>>>>
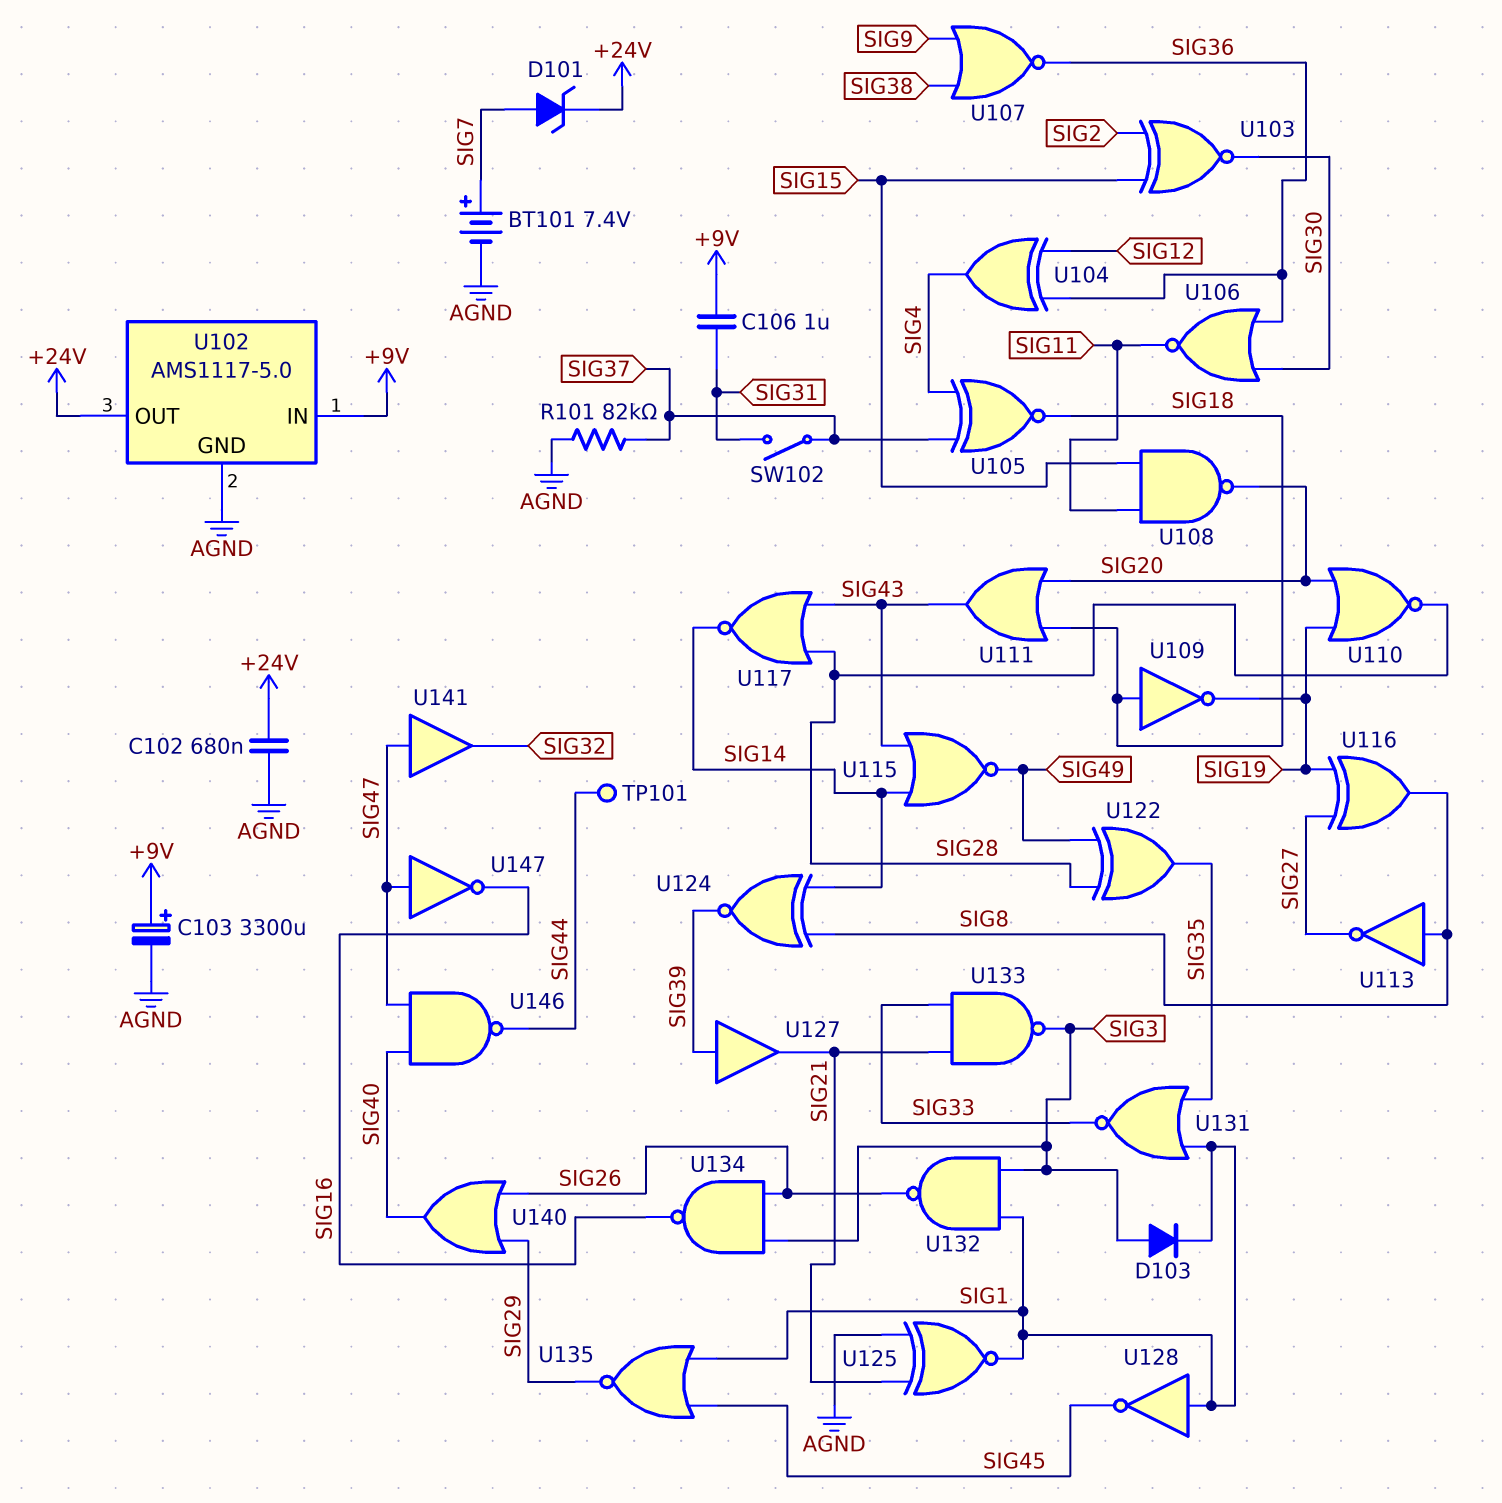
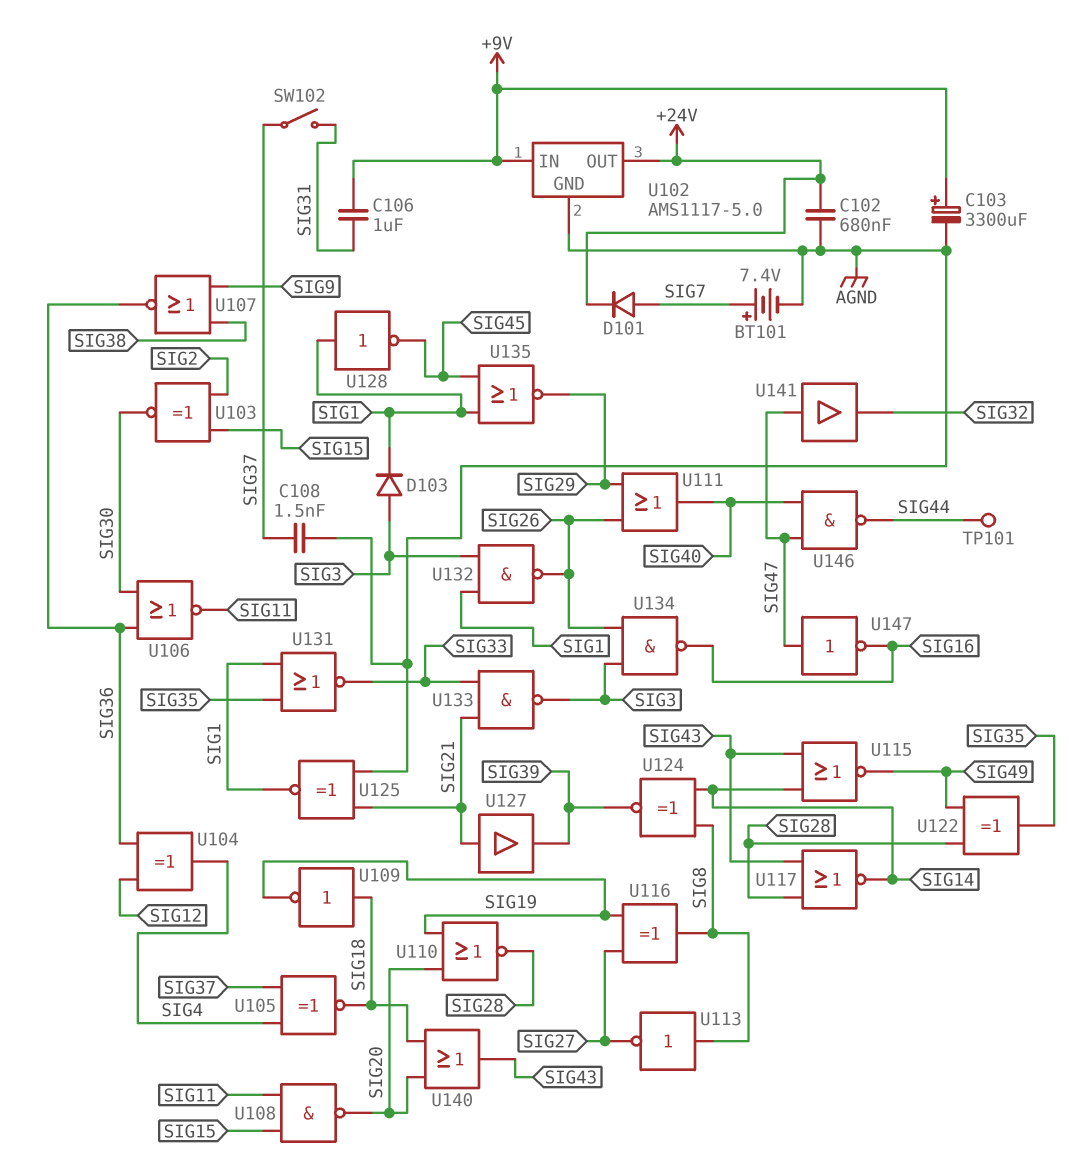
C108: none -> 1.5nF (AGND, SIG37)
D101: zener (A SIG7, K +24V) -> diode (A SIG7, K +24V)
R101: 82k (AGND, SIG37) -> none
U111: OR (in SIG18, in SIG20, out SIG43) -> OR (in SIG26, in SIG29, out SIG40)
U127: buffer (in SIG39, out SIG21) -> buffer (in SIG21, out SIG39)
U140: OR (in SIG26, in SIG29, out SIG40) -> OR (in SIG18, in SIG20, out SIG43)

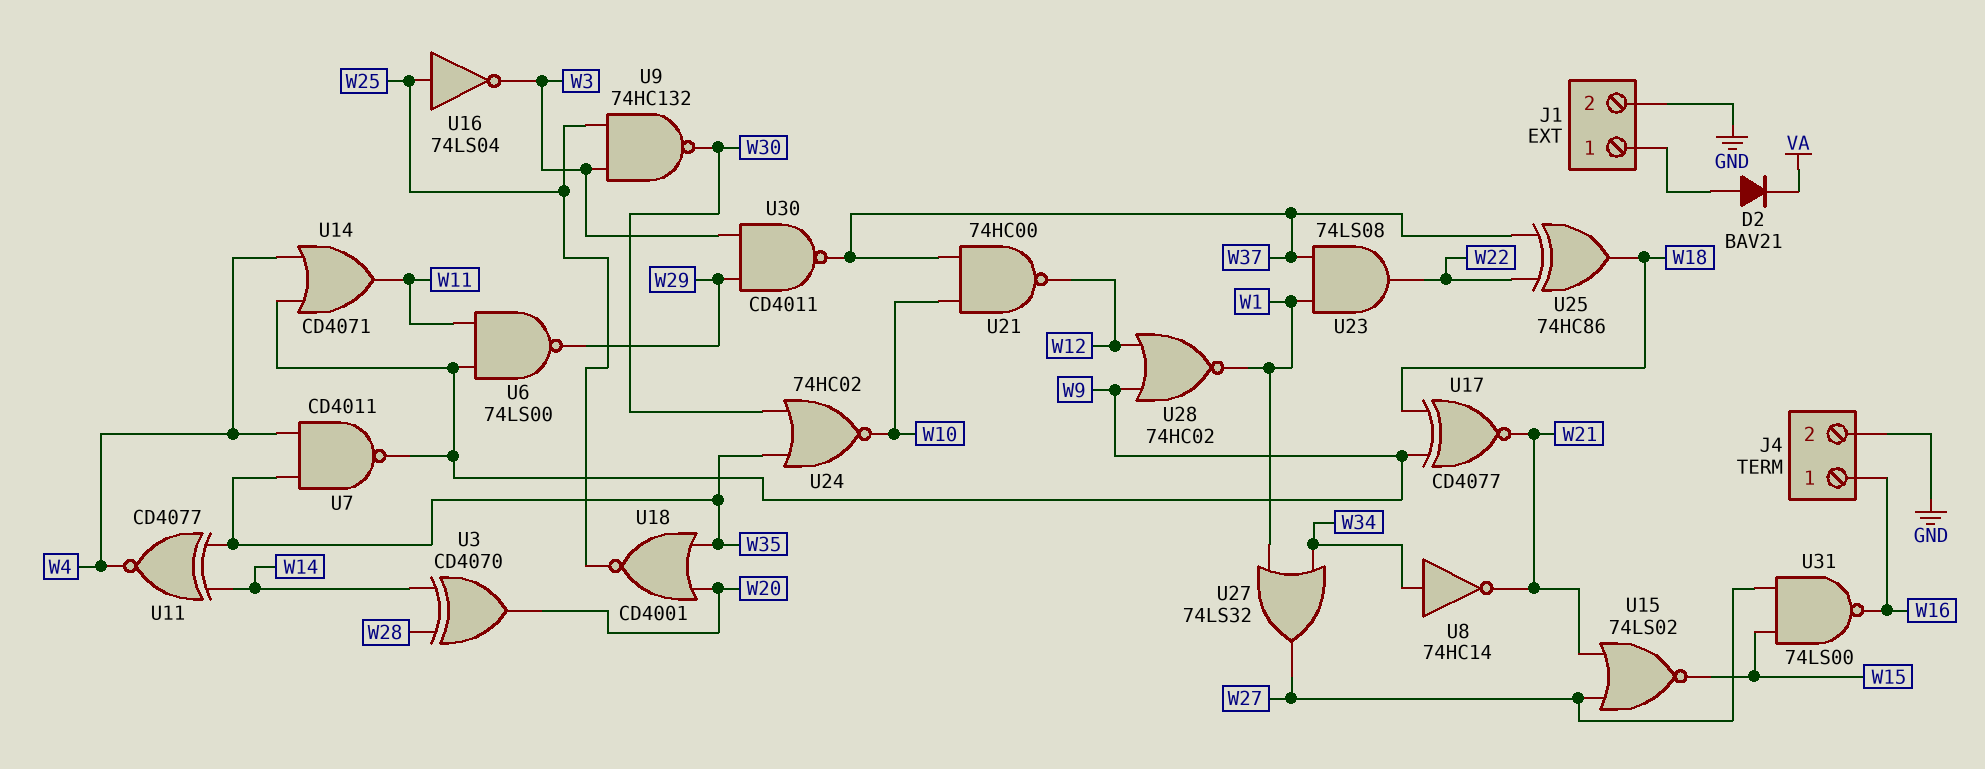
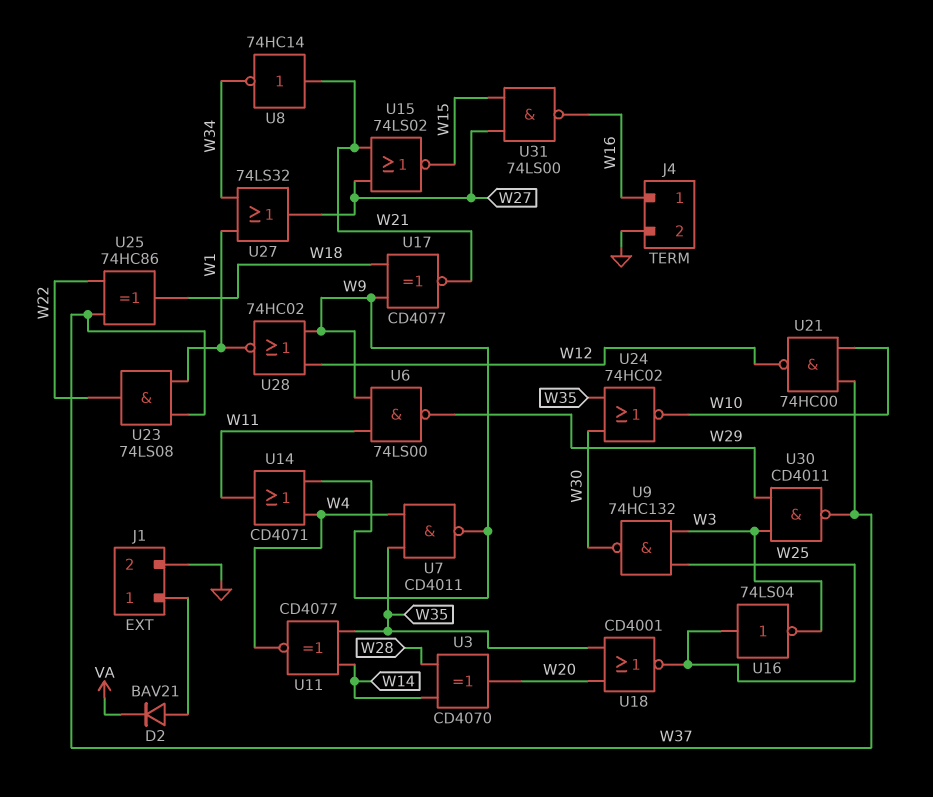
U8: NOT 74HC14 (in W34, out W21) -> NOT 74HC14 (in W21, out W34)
<<<<
→ Work order: Could you write out the records exactly while omitting every picture?

→ Solution to the problem:
C108: none -> 1.5nF (AGND, SIG37)
D101: zener (A SIG7, K +24V) -> diode (A SIG7, K +24V)
R101: 82k (AGND, SIG37) -> none
U111: OR (in SIG18, in SIG20, out SIG43) -> OR (in SIG26, in SIG29, out SIG40)
U127: buffer (in SIG39, out SIG21) -> buffer (in SIG21, out SIG39)
U140: OR (in SIG26, in SIG29, out SIG40) -> OR (in SIG18, in SIG20, out SIG43)

U8: NOT 74HC14 (in W34, out W21) -> NOT 74HC14 (in W21, out W34)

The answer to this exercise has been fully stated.